:: Material for this exercise ::
--------------------------------
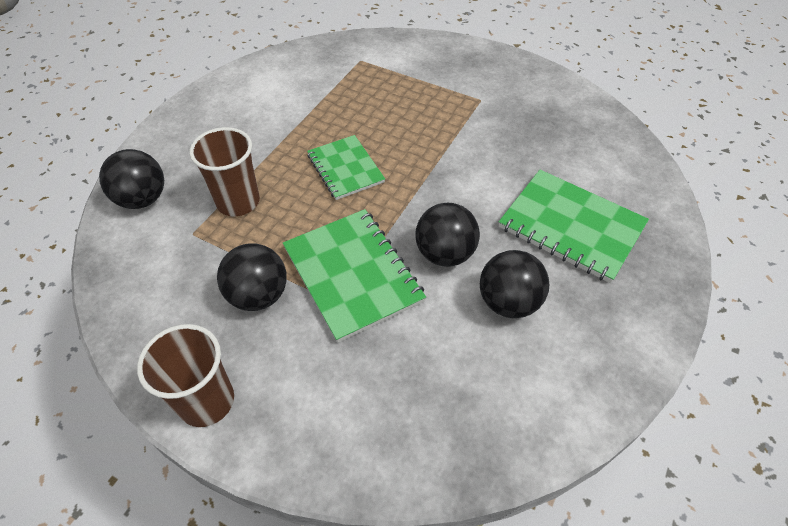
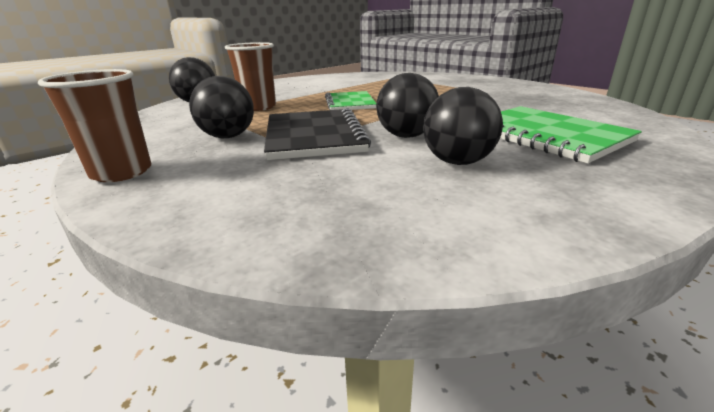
camera: 20 degrees right, 25 degrees down
green notebook [283,209,426,343] -> black notebook [264,108,371,160]

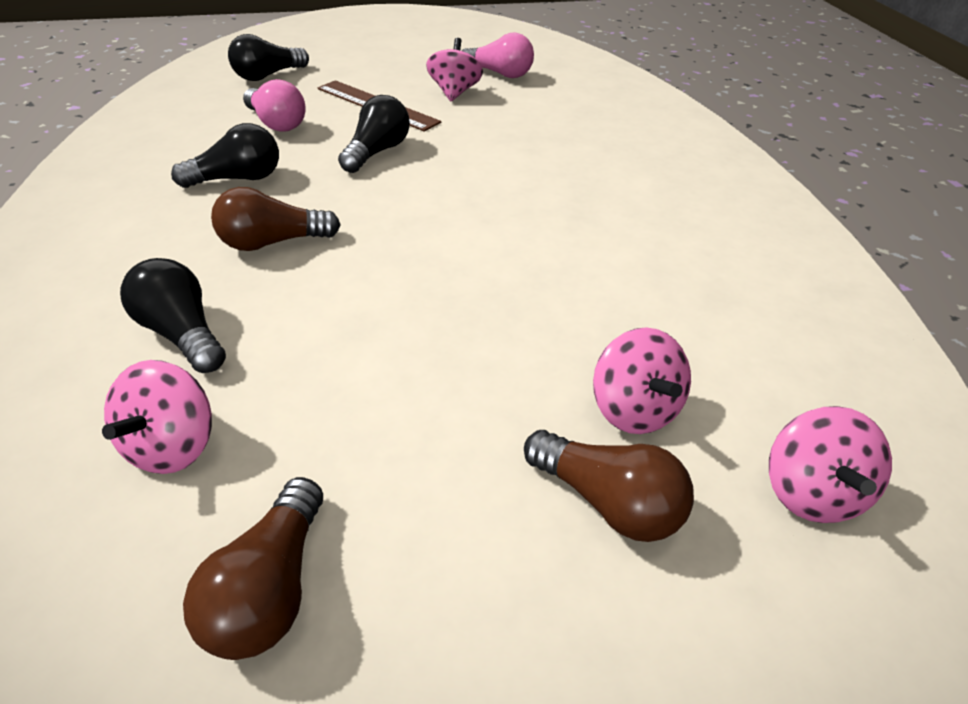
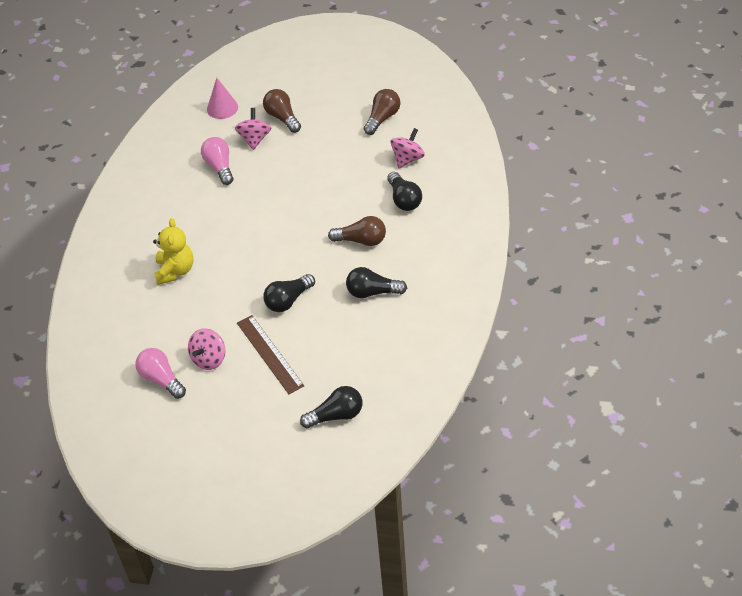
camera: 155 degrees left, 5 degrees up
pink light bulb [243,79,306,132] -> pink light bulb moved to [201,137,234,185]
pink spinning top [769,406,892,523] -> pink cone [207,78,238,119]
none -> yellow teddy bear [153,218,193,285]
--------------------------------
:: Work item ::
Without the pictures, give every line above again exactly.

:: Task result ::
camera: 20 degrees right, 25 degrees down
green notebook [283,209,426,343] -> black notebook [264,108,371,160]

camera: 155 degrees left, 5 degrees up
pink light bulb [243,79,306,132] -> pink light bulb moved to [201,137,234,185]
pink spinning top [769,406,892,523] -> pink cone [207,78,238,119]
none -> yellow teddy bear [153,218,193,285]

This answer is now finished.